■ Aim of the task: Your job is to copy every line in the material containing the word "screwdriver".

----- Data records -----

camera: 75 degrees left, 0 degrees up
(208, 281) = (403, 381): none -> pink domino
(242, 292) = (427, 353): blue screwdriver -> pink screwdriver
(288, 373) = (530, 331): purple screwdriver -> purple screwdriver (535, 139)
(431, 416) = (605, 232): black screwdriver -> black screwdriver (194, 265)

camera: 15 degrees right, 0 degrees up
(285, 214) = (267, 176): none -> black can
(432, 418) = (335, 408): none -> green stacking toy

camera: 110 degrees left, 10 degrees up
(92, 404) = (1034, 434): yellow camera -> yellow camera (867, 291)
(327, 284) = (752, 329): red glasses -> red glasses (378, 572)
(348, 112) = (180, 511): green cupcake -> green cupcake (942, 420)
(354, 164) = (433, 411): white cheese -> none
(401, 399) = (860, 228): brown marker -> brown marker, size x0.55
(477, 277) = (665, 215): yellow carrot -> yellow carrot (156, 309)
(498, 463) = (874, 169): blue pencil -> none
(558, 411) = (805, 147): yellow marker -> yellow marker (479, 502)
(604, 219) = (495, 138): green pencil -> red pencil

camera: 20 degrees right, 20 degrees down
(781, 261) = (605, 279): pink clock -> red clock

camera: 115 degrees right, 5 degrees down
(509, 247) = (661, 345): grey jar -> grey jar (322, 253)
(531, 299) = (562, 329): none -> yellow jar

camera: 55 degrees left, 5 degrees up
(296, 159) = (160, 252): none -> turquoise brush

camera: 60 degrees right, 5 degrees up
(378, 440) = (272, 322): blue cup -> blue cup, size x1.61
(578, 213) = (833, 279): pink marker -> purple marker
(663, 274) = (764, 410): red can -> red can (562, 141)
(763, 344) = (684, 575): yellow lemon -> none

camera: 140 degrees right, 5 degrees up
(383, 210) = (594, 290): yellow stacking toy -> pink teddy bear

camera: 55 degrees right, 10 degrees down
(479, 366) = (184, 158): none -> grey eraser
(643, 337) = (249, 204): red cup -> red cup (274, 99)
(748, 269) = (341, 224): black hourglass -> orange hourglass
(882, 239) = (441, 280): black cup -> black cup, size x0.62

-----

■ The answer:
(242, 292) = (427, 353): blue screwdriver -> pink screwdriver
(288, 373) = (530, 331): purple screwdriver -> purple screwdriver (535, 139)
(431, 416) = (605, 232): black screwdriver -> black screwdriver (194, 265)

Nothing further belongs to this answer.